## Task requirements
What are the lines from the one with "R106: 12k (IND, VS) -> none" through the end of the records below, written out exactly and without the pictures?

═══

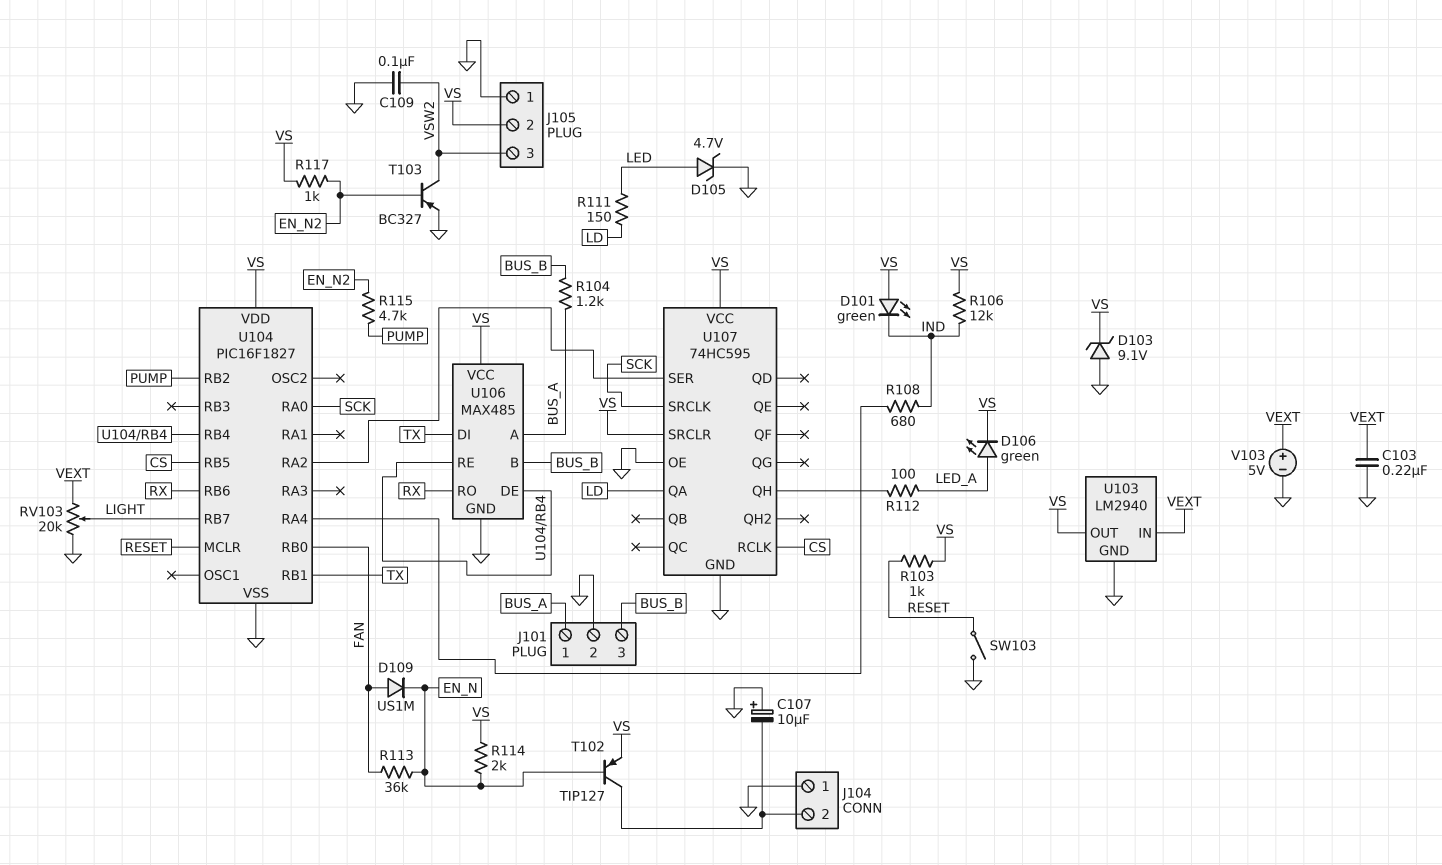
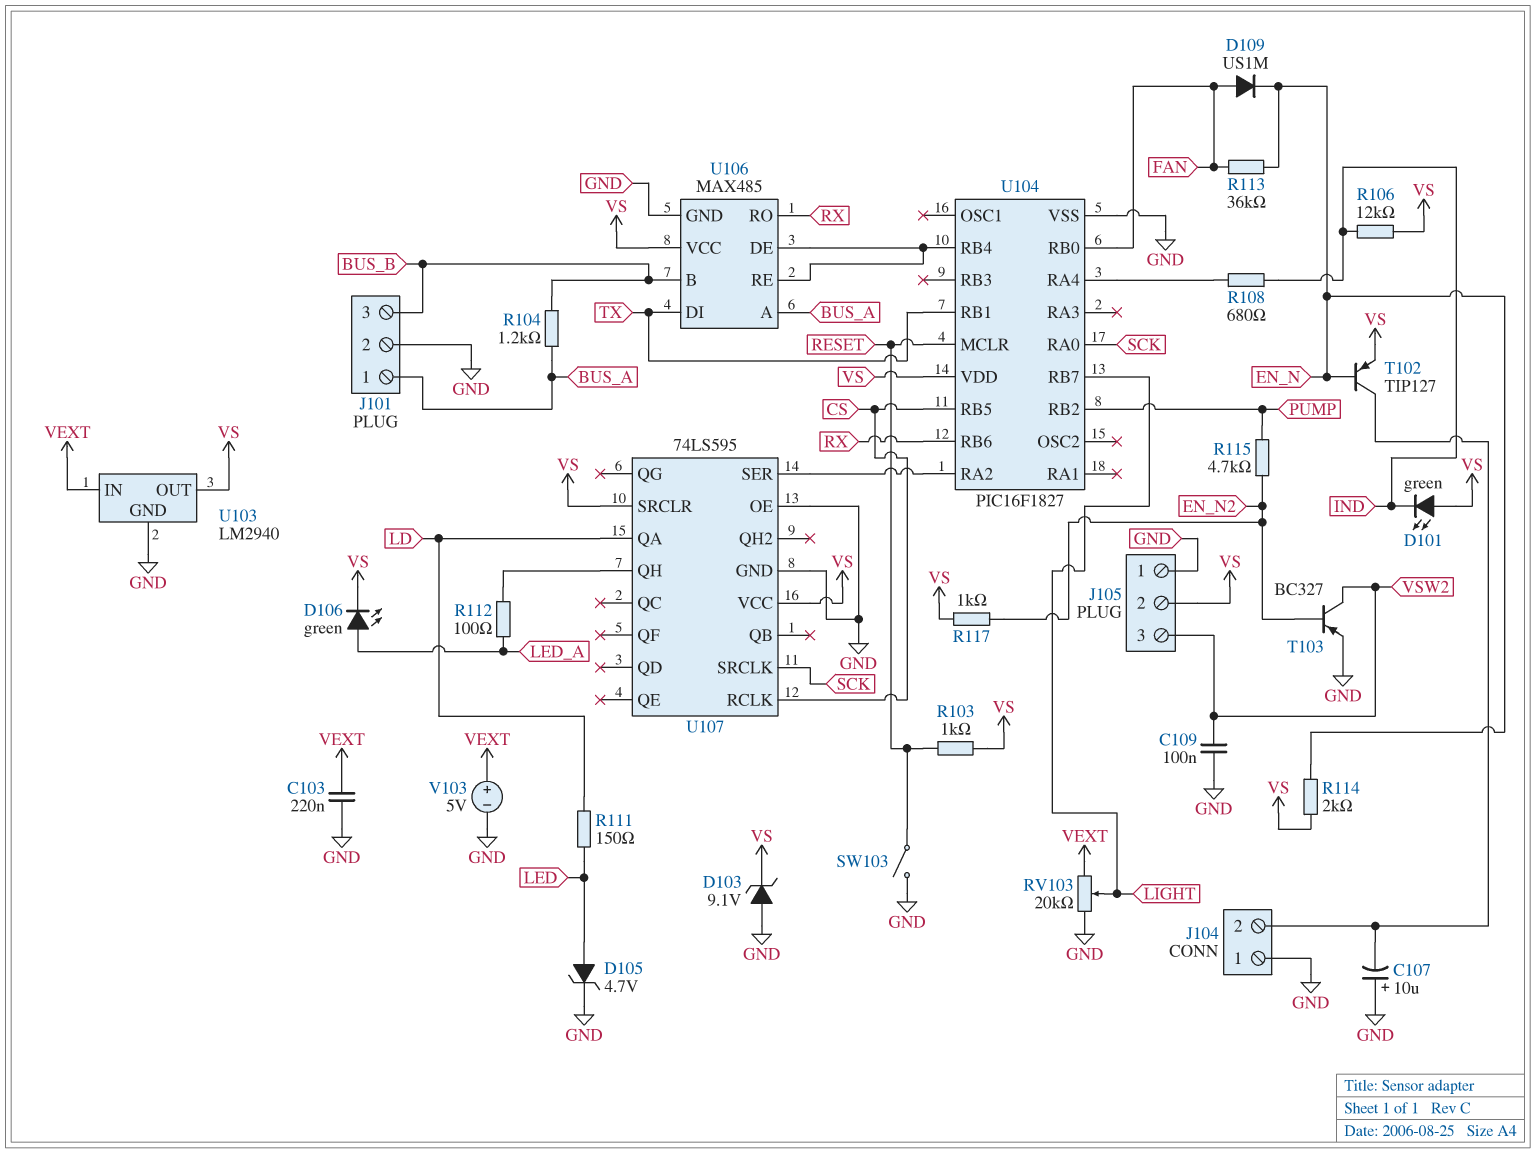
U107: 74HC595 -> 74LS595

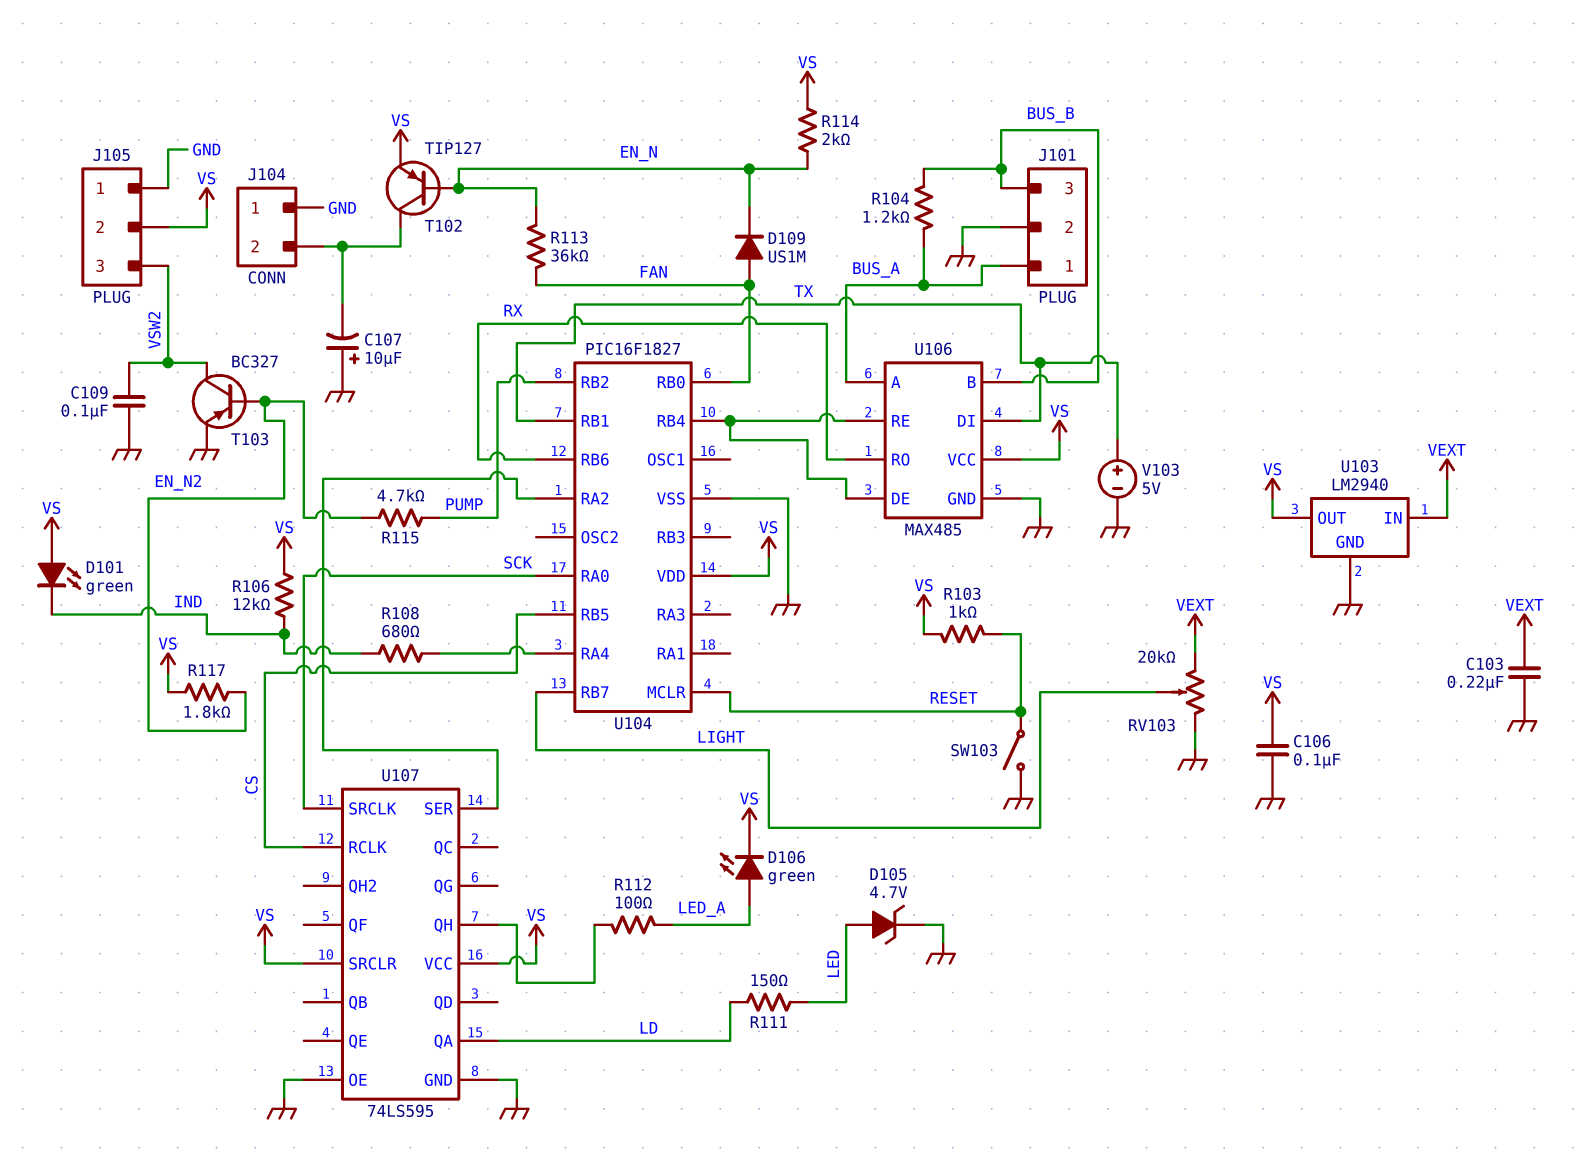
C106: none -> 100nF (GND, VS)
D103: zener 9.1V (A GND, K VS) -> none
R117: 1k (EN_N2, VS) -> 1.8k (EN_N2, VS)
V103: 5V (plus VEXT, minus GND) -> 5V (plus TX, minus GND)

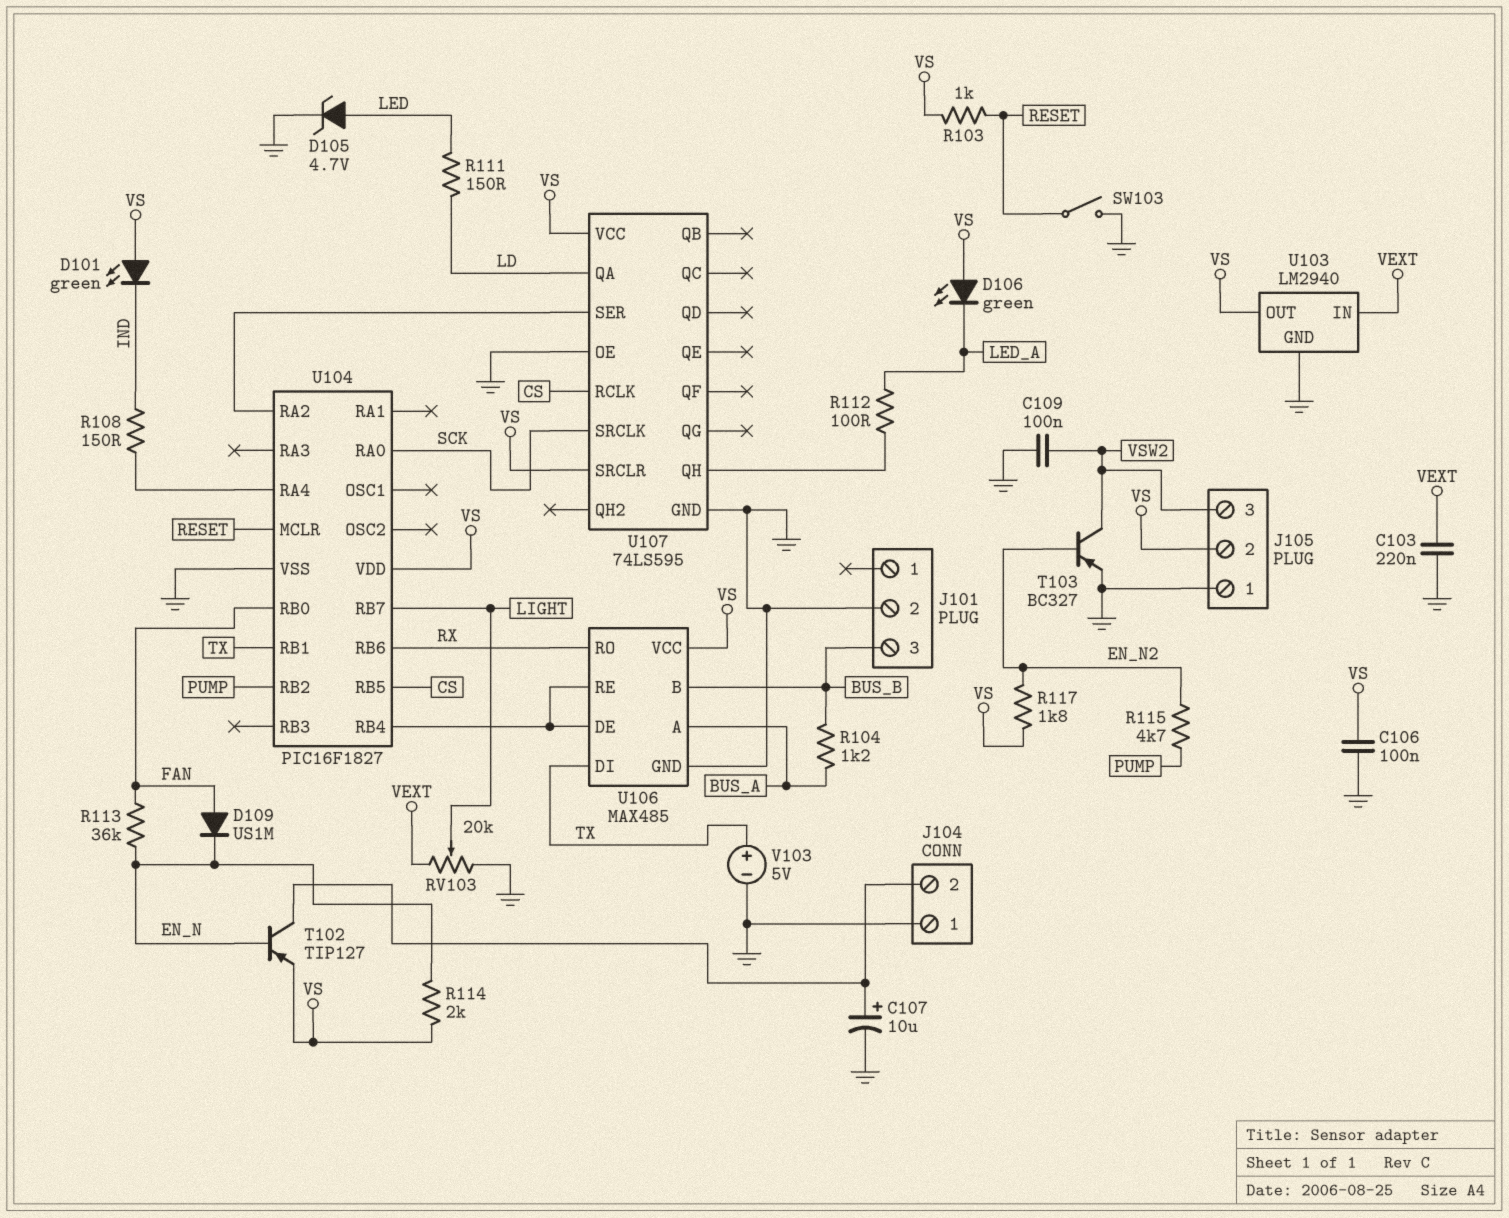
C107: 10uF (plus GND, minus J104/2) -> 10uF (plus J104/2, minus GND)
D106: LED green (A LED_A, K VS) -> LED green (A VS, K LED_A)
J101 pin 1: BUS_A -> none
R106: 12k (IND, VS) -> none
R108: 680 (IND, U104/RA4) -> 150 (IND, U104/RA4)

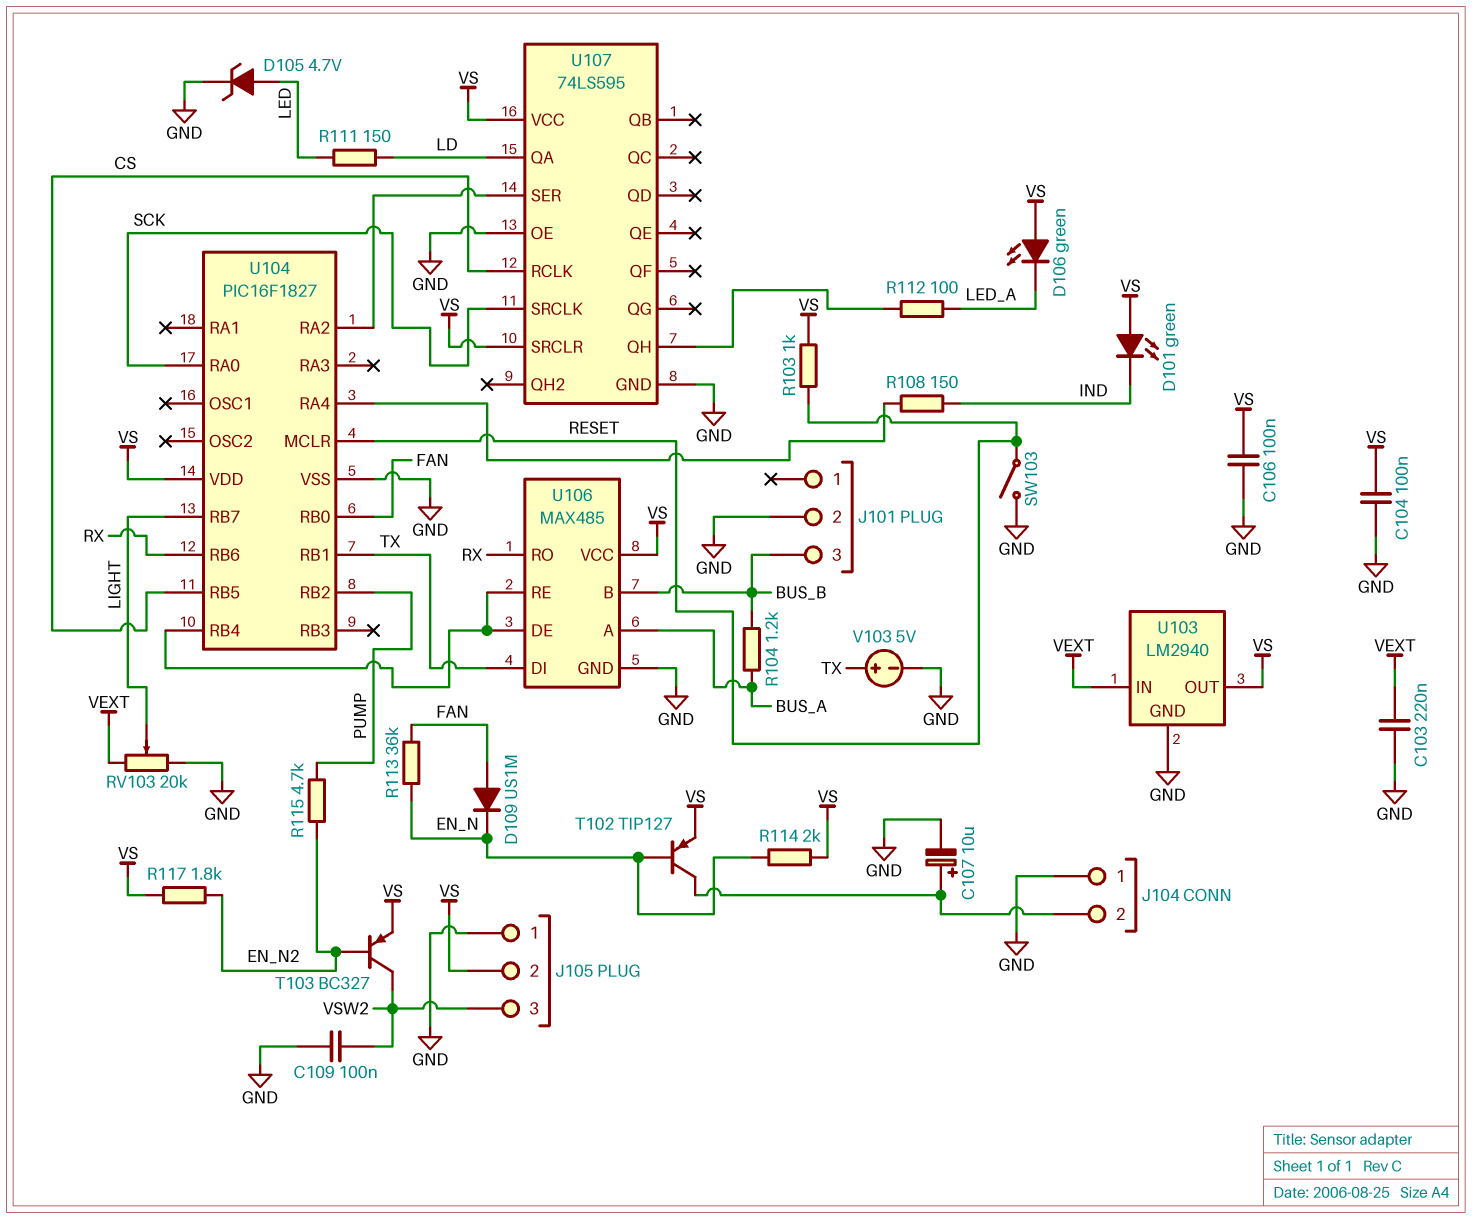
C104: none -> 100nF (GND, VS)
T103: PNP BC327 (B EN_N2, C VSW2, E GND) -> PNP BC327 (B EN_N2, C VSW2, E VS)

═══

## Result of this exercise
R106: 12k (IND, VS) -> none
R108: 680 (IND, U104/RA4) -> 150 (IND, U104/RA4)

C104: none -> 100nF (GND, VS)
T103: PNP BC327 (B EN_N2, C VSW2, E GND) -> PNP BC327 (B EN_N2, C VSW2, E VS)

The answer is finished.